- **Records**

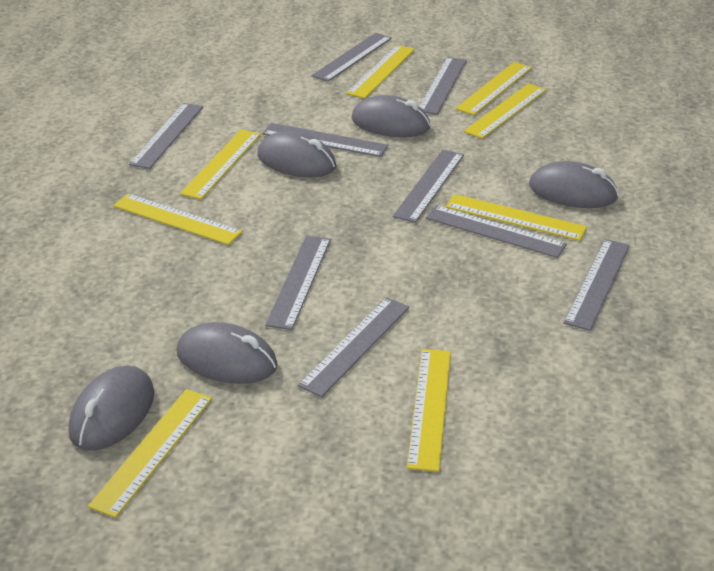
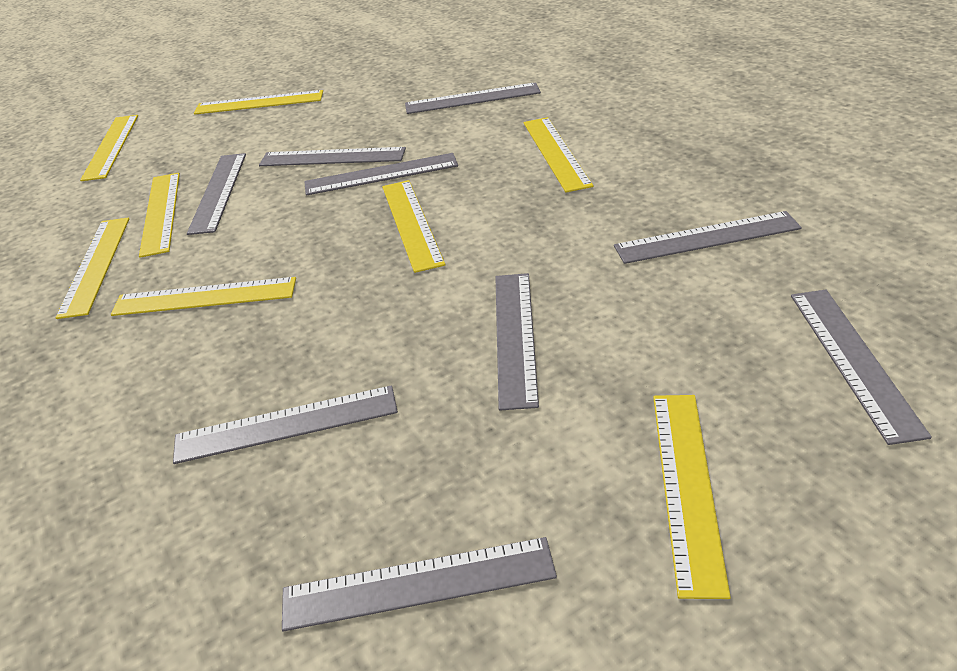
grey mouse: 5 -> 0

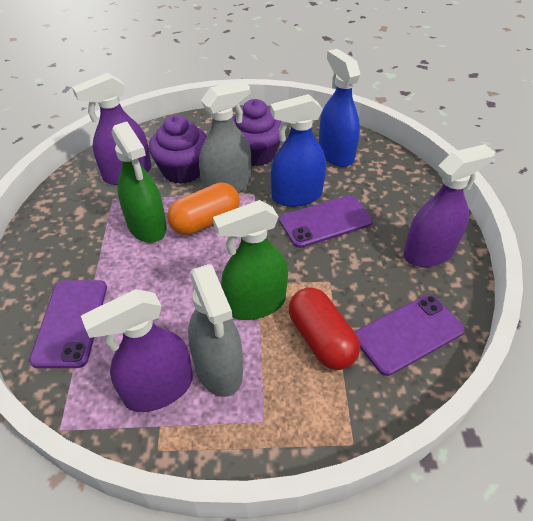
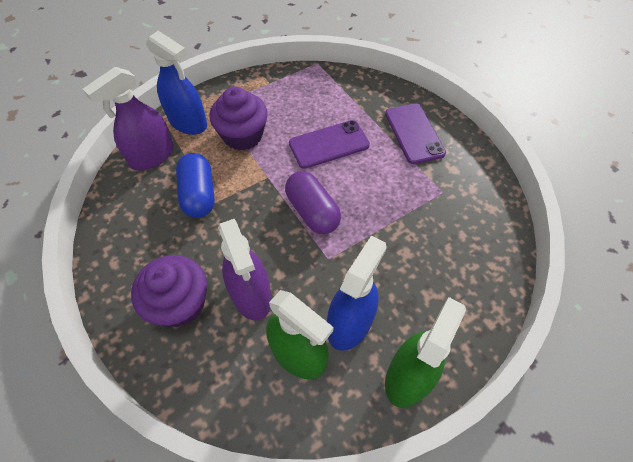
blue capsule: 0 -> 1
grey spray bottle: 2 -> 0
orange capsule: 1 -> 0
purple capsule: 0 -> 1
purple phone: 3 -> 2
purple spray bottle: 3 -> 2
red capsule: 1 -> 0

- **Task statement**
Your answer must be the records exactly as they stand, with no pictures in it.

- **Response to this task**
grey mouse: 5 -> 0

blue capsule: 0 -> 1
grey spray bottle: 2 -> 0
orange capsule: 1 -> 0
purple capsule: 0 -> 1
purple phone: 3 -> 2
purple spray bottle: 3 -> 2
red capsule: 1 -> 0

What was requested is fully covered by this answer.